• [ABOUT THIS TASK] Images in the data are to be skipped, while every line is restated exactly as written.

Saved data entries
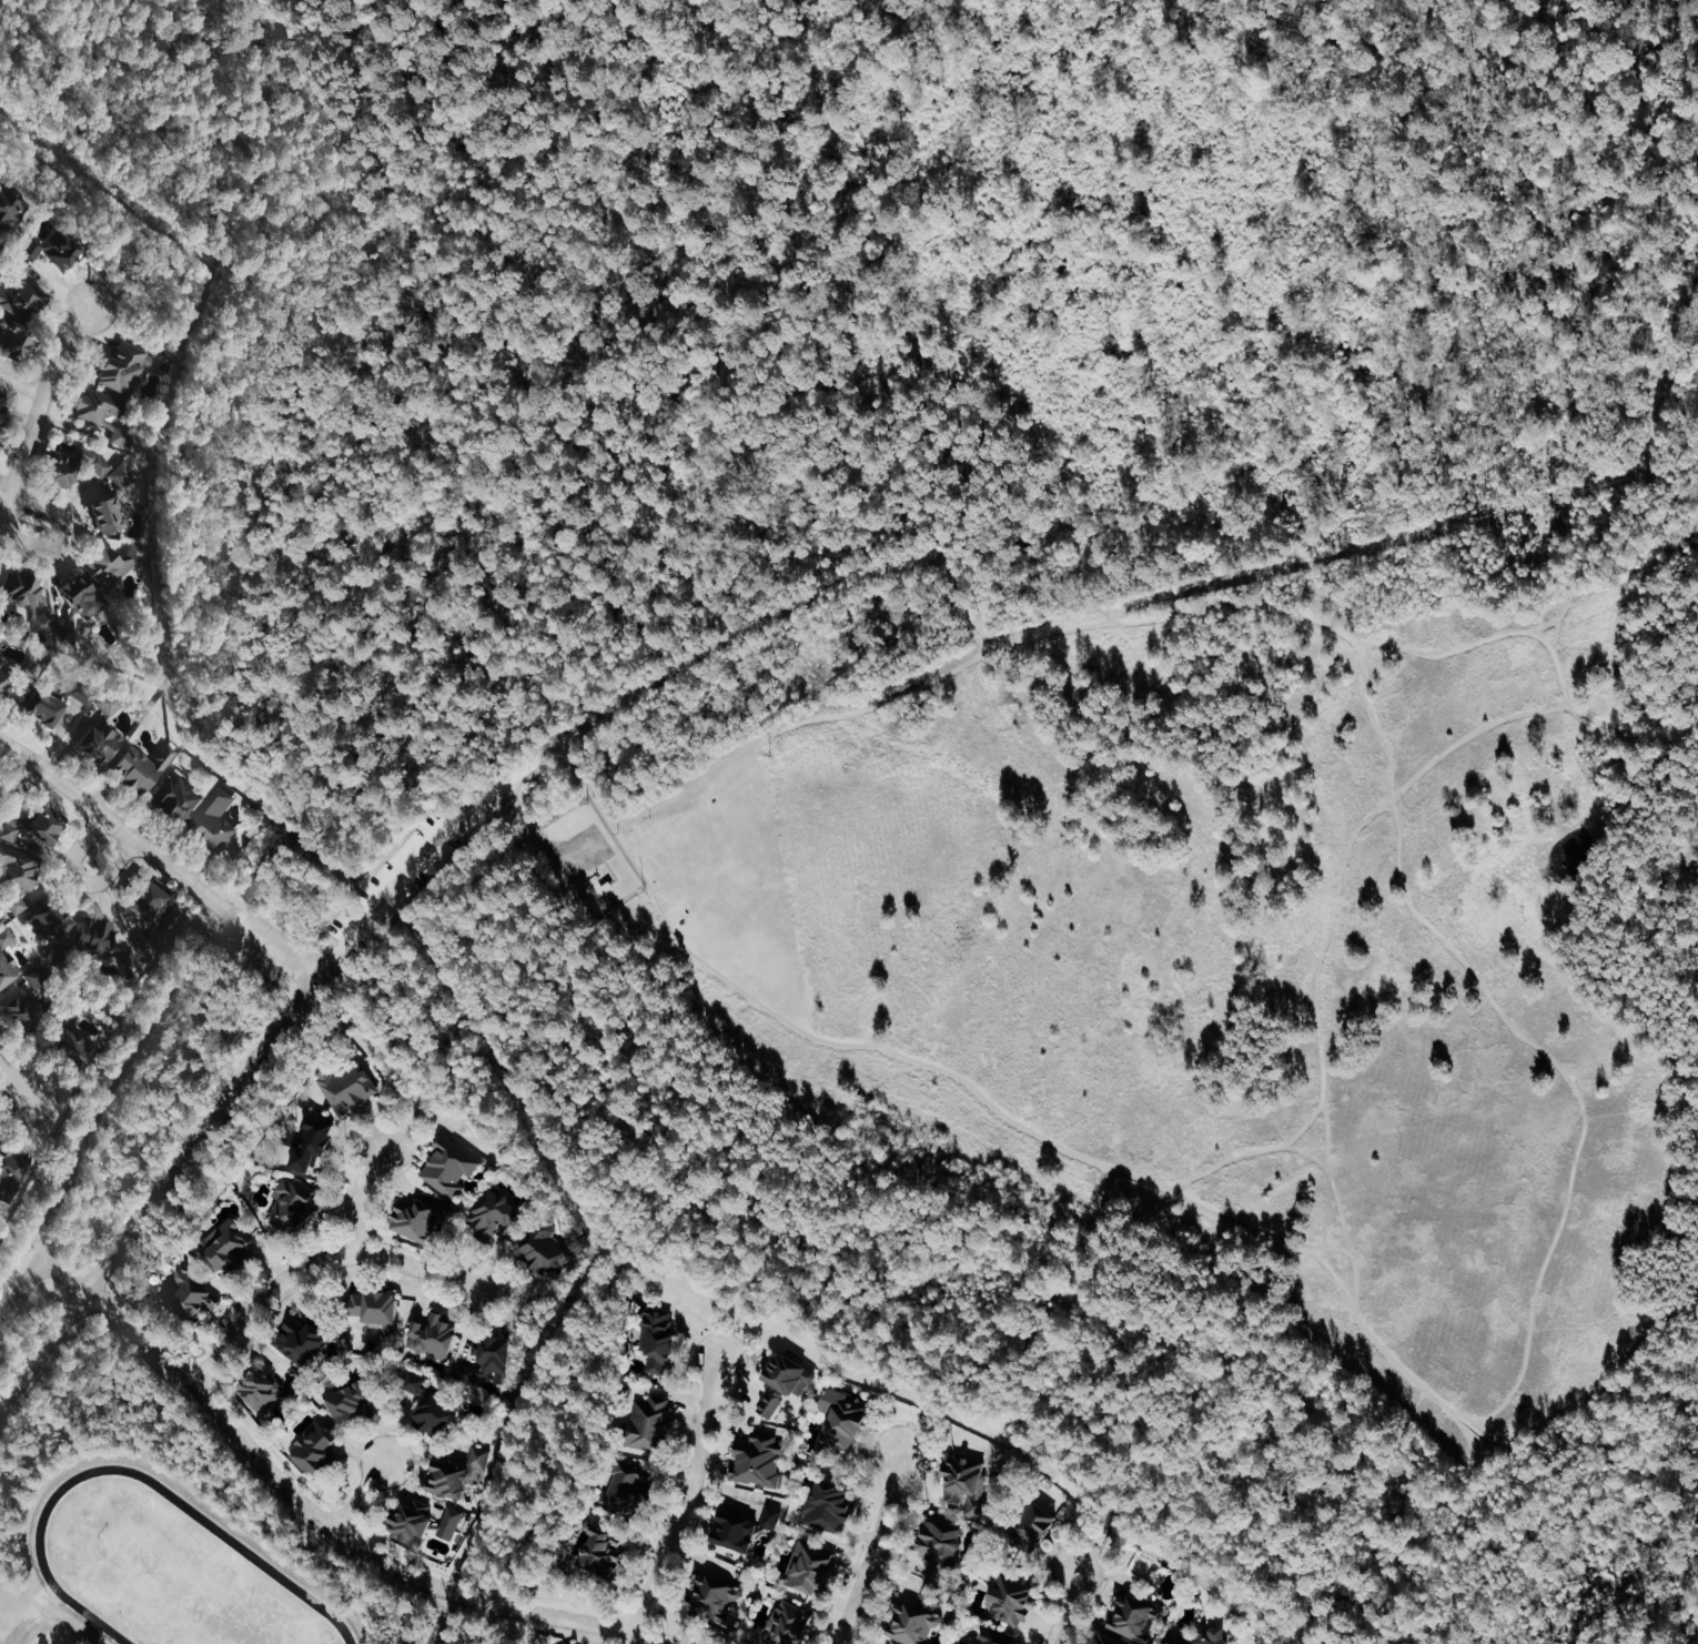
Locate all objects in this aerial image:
road: (1430, 20)
road: (1607, 24)
road: (166, 26)
road: (402, 41)
road: (17, 43)
road: (1647, 83)
road: (243, 91)
road: (346, 101)
road: (291, 124)
road: (284, 141)
road: (309, 168)
road: (347, 194)
road: (1124, 199)
building: (10, 209)
road: (381, 223)
road: (492, 229)
road: (430, 234)
road: (535, 241)
building: (54, 251)
road: (1682, 274)
road: (1347, 286)
building: (23, 293)
road: (812, 308)
road: (595, 317)
building: (16, 340)
building: (122, 368)
building: (2, 402)
road: (1026, 405)
road: (38, 415)
building: (90, 416)
building: (0, 434)
road: (1061, 463)
building: (75, 468)
road: (1633, 475)
building: (114, 499)
road: (65, 534)
building: (111, 563)
road: (789, 591)
building: (29, 596)
building: (77, 602)
road: (1229, 602)
road: (1548, 625)
road: (1482, 639)
road: (1002, 642)
road: (702, 653)
building: (5, 671)
park: (1005, 696)
building: (51, 703)
building: (104, 732)
road: (808, 738)
road: (1636, 739)
building: (142, 766)
building: (0, 782)
building: (176, 798)
building: (37, 823)
building: (213, 823)
road: (159, 856)
road: (409, 871)
building: (16, 875)
road: (1342, 875)
road: (82, 877)
parking lot: (403, 886)
building: (147, 912)
building: (52, 928)
building: (106, 942)
building: (7, 956)
building: (30, 1000)
road: (306, 1003)
road: (1518, 1027)
building: (69, 1042)
road: (838, 1043)
road: (15, 1076)
building: (347, 1083)
road: (429, 1086)
road: (224, 1124)
road: (1307, 1124)
building: (0, 1131)
road: (202, 1134)
building: (310, 1141)
road: (1289, 1150)
building: (448, 1166)
building: (12, 1172)
road: (361, 1195)
building: (292, 1206)
road: (368, 1210)
building: (490, 1213)
building: (417, 1218)
road: (1255, 1228)
building: (540, 1244)
building: (226, 1245)
road: (314, 1265)
road: (67, 1275)
road: (21, 1292)
building: (191, 1296)
road: (539, 1299)
road: (858, 1304)
road: (102, 1305)
road: (742, 1305)
building: (373, 1307)
building: (433, 1334)
building: (302, 1338)
building: (658, 1338)
road: (1377, 1343)
road: (45, 1352)
building: (485, 1358)
road: (201, 1372)
road: (41, 1374)
building: (786, 1378)
building: (266, 1387)
building: (351, 1400)
road: (924, 1400)
building: (429, 1409)
road: (569, 1416)
road: (901, 1418)
building: (840, 1419)
building: (650, 1425)
road: (689, 1431)
building: (313, 1450)
building: (758, 1459)
road: (354, 1472)
road: (1539, 1472)
building: (456, 1473)
building: (966, 1481)
building: (627, 1490)
road: (359, 1494)
road: (690, 1502)
building: (829, 1506)
road: (343, 1519)
building: (425, 1522)
road: (1112, 1522)
building: (1032, 1526)
building: (743, 1527)
road: (336, 1529)
road: (1638, 1535)
road: (1081, 1537)
building: (941, 1540)
road: (872, 1551)
building: (602, 1552)
track: (252, 1556)
building: (810, 1565)
park: (183, 1585)
building: (712, 1597)
building: (1010, 1598)
road: (1063, 1607)
road: (1311, 1615)
building: (1133, 1617)
road: (634, 1620)
building: (913, 1623)
building: (787, 1624)
road: (548, 1631)
road: (670, 1634)
building: (1200, 1635)
building: (991, 1637)
building: (1104, 1638)
road: (628, 1639)
building: (958, 1641)

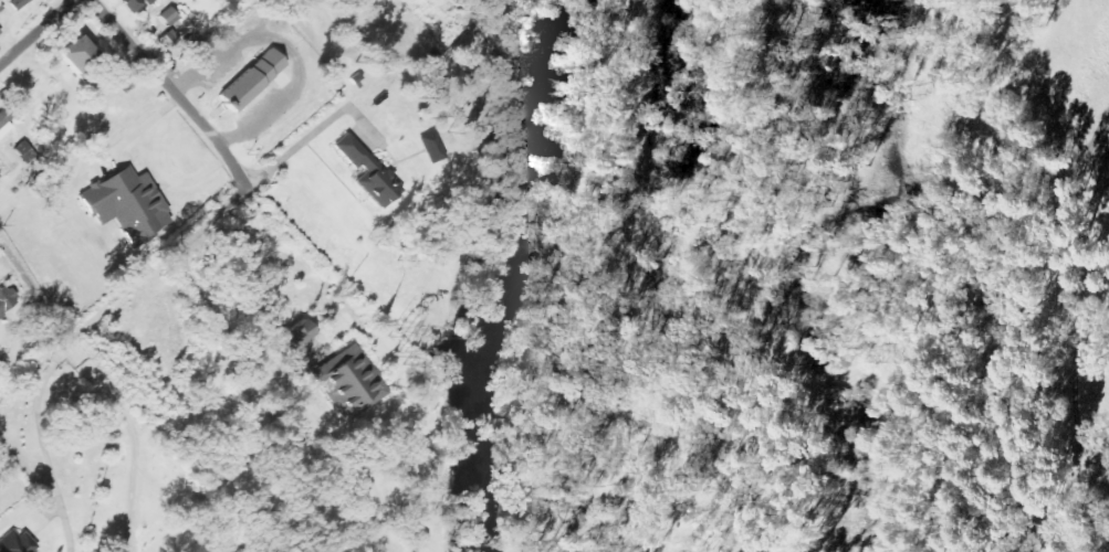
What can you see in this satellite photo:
building: (20, 3)
building: (134, 4)
building: (169, 17)
building: (0, 31)
road: (38, 32)
road: (290, 53)
building: (79, 54)
building: (252, 81)
road: (172, 90)
building: (5, 124)
road: (310, 139)
building: (368, 172)
building: (127, 204)
river: (498, 272)
building: (6, 300)
road: (59, 330)
building: (295, 337)
building: (347, 382)
road: (42, 445)
road: (135, 483)
building: (17, 543)

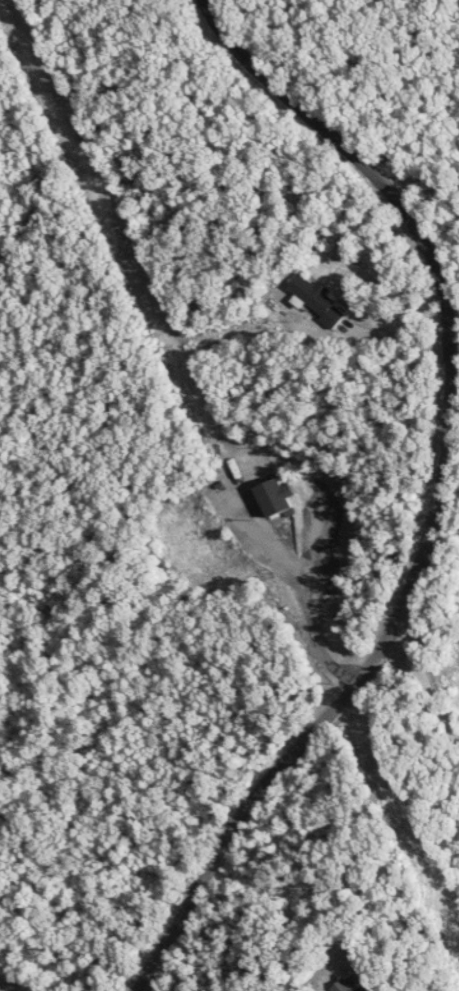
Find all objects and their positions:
road: (422, 182)
building: (321, 301)
road: (437, 494)
building: (279, 497)
road: (313, 603)
road: (429, 682)
road: (373, 798)
building: (357, 986)
building: (381, 989)

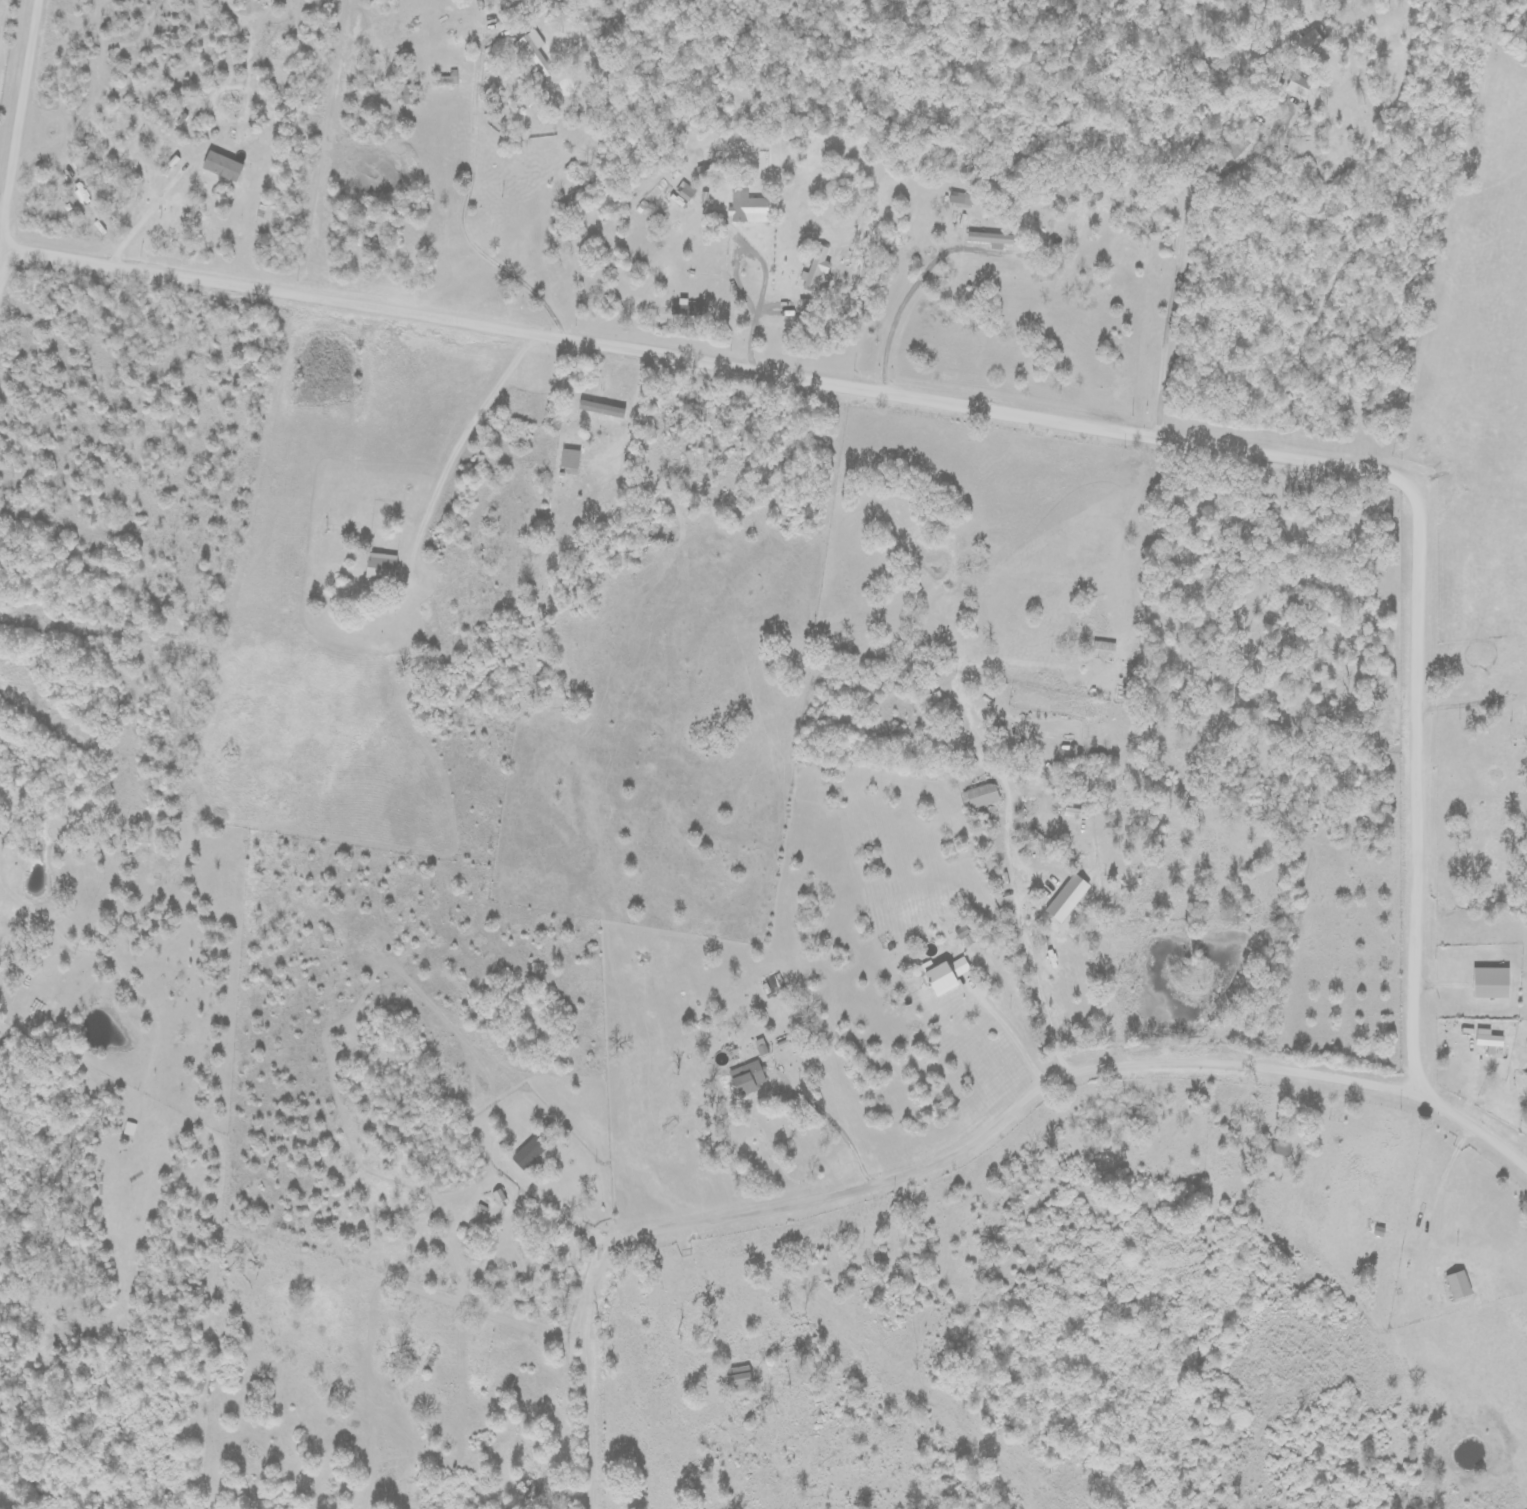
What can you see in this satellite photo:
building: (1309, 44)
building: (534, 54)
building: (1298, 86)
road: (22, 147)
building: (221, 167)
building: (685, 192)
building: (960, 200)
building: (746, 207)
building: (990, 240)
road: (1418, 240)
building: (814, 271)
road: (1068, 420)
building: (569, 459)
building: (380, 566)
building: (981, 796)
building: (1066, 898)
building: (945, 976)
building: (1490, 983)
building: (1489, 1043)
building: (743, 1084)
building: (1280, 1149)
building: (528, 1153)
road: (908, 1173)
building: (1457, 1285)
building: (738, 1379)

• [ANSWER SPACE]
Locate all objects in this aerial image:
road: (1430, 20)
road: (1607, 24)
road: (166, 26)
road: (402, 41)
road: (17, 43)
road: (1647, 83)
road: (243, 91)
road: (346, 101)
road: (291, 124)
road: (284, 141)
road: (309, 168)
road: (347, 194)
road: (1124, 199)
building: (10, 209)
road: (381, 223)
road: (492, 229)
road: (430, 234)
road: (535, 241)
building: (54, 251)
road: (1682, 274)
road: (1347, 286)
building: (23, 293)
road: (812, 308)
road: (595, 317)
building: (16, 340)
building: (122, 368)
building: (2, 402)
road: (1026, 405)
road: (38, 415)
building: (90, 416)
building: (0, 434)
road: (1061, 463)
building: (75, 468)
road: (1633, 475)
building: (114, 499)
road: (65, 534)
building: (111, 563)
road: (789, 591)
building: (29, 596)
building: (77, 602)
road: (1229, 602)
road: (1548, 625)
road: (1482, 639)
road: (1002, 642)
road: (702, 653)
building: (5, 671)
park: (1005, 696)
building: (51, 703)
building: (104, 732)
road: (808, 738)
road: (1636, 739)
building: (142, 766)
building: (0, 782)
building: (176, 798)
building: (37, 823)
building: (213, 823)
road: (159, 856)
road: (409, 871)
building: (16, 875)
road: (1342, 875)
road: (82, 877)
parking lot: (403, 886)
building: (147, 912)
building: (52, 928)
building: (106, 942)
building: (7, 956)
building: (30, 1000)
road: (306, 1003)
road: (1518, 1027)
building: (69, 1042)
road: (838, 1043)
road: (15, 1076)
building: (347, 1083)
road: (429, 1086)
road: (224, 1124)
road: (1307, 1124)
building: (0, 1131)
road: (202, 1134)
building: (310, 1141)
road: (1289, 1150)
building: (448, 1166)
building: (12, 1172)
road: (361, 1195)
building: (292, 1206)
road: (368, 1210)
building: (490, 1213)
building: (417, 1218)
road: (1255, 1228)
building: (540, 1244)
building: (226, 1245)
road: (314, 1265)
road: (67, 1275)
road: (21, 1292)
building: (191, 1296)
road: (539, 1299)
road: (858, 1304)
road: (102, 1305)
road: (742, 1305)
building: (373, 1307)
building: (433, 1334)
building: (302, 1338)
building: (658, 1338)
road: (1377, 1343)
road: (45, 1352)
building: (485, 1358)
road: (201, 1372)
road: (41, 1374)
building: (786, 1378)
building: (266, 1387)
building: (351, 1400)
road: (924, 1400)
building: (429, 1409)
road: (569, 1416)
road: (901, 1418)
building: (840, 1419)
building: (650, 1425)
road: (689, 1431)
building: (313, 1450)
building: (758, 1459)
road: (354, 1472)
road: (1539, 1472)
building: (456, 1473)
building: (966, 1481)
building: (627, 1490)
road: (359, 1494)
road: (690, 1502)
building: (829, 1506)
road: (343, 1519)
building: (425, 1522)
road: (1112, 1522)
building: (1032, 1526)
building: (743, 1527)
road: (336, 1529)
road: (1638, 1535)
road: (1081, 1537)
building: (941, 1540)
road: (872, 1551)
building: (602, 1552)
track: (252, 1556)
building: (810, 1565)
park: (183, 1585)
building: (712, 1597)
building: (1010, 1598)
road: (1063, 1607)
road: (1311, 1615)
building: (1133, 1617)
road: (634, 1620)
building: (913, 1623)
building: (787, 1624)
road: (548, 1631)
road: (670, 1634)
building: (1200, 1635)
building: (991, 1637)
building: (1104, 1638)
road: (628, 1639)
building: (958, 1641)

What can you see in this satellite photo:
building: (20, 3)
building: (134, 4)
building: (169, 17)
building: (0, 31)
road: (38, 32)
road: (290, 53)
building: (79, 54)
building: (252, 81)
road: (172, 90)
building: (5, 124)
road: (310, 139)
building: (368, 172)
building: (127, 204)
river: (498, 272)
building: (6, 300)
road: (59, 330)
building: (295, 337)
building: (347, 382)
road: (42, 445)
road: (135, 483)
building: (17, 543)

Find all objects and their positions:
road: (422, 182)
building: (321, 301)
road: (437, 494)
building: (279, 497)
road: (313, 603)
road: (429, 682)
road: (373, 798)
building: (357, 986)
building: (381, 989)

What can you see in this satellite photo:
building: (1309, 44)
building: (534, 54)
building: (1298, 86)
road: (22, 147)
building: (221, 167)
building: (685, 192)
building: (960, 200)
building: (746, 207)
building: (990, 240)
road: (1418, 240)
building: (814, 271)
road: (1068, 420)
building: (569, 459)
building: (380, 566)
building: (981, 796)
building: (1066, 898)
building: (945, 976)
building: (1490, 983)
building: (1489, 1043)
building: (743, 1084)
building: (1280, 1149)
building: (528, 1153)
road: (908, 1173)
building: (1457, 1285)
building: (738, 1379)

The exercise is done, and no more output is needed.